Problem details: Repeat the listing below in full, exactly as it stands.

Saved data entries
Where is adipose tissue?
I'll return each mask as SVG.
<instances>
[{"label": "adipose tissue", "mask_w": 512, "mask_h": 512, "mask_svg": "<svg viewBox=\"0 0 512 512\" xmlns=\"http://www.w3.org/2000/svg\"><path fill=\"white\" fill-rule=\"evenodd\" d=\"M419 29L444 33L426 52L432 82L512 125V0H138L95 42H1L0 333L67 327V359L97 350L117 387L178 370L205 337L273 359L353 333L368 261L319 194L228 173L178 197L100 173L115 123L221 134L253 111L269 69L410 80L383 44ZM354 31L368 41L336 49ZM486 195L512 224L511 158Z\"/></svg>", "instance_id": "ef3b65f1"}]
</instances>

Reply:
Where is adipose tissue?
I'll return each mask as SVG.
<instances>
[{"label": "adipose tissue", "mask_w": 512, "mask_h": 512, "mask_svg": "<svg viewBox=\"0 0 512 512\" xmlns=\"http://www.w3.org/2000/svg\"><path fill=\"white\" fill-rule=\"evenodd\" d=\"M419 29L444 33L426 52L432 82L512 125V0H138L95 42H1L0 333L67 327V359L97 350L117 387L178 370L205 337L273 359L353 333L368 261L319 194L228 173L178 197L100 173L115 123L221 134L253 111L269 69L410 80L383 44ZM354 31L368 41L336 49ZM486 195L512 224L511 158Z\"/></svg>", "instance_id": "ef3b65f1"}]
</instances>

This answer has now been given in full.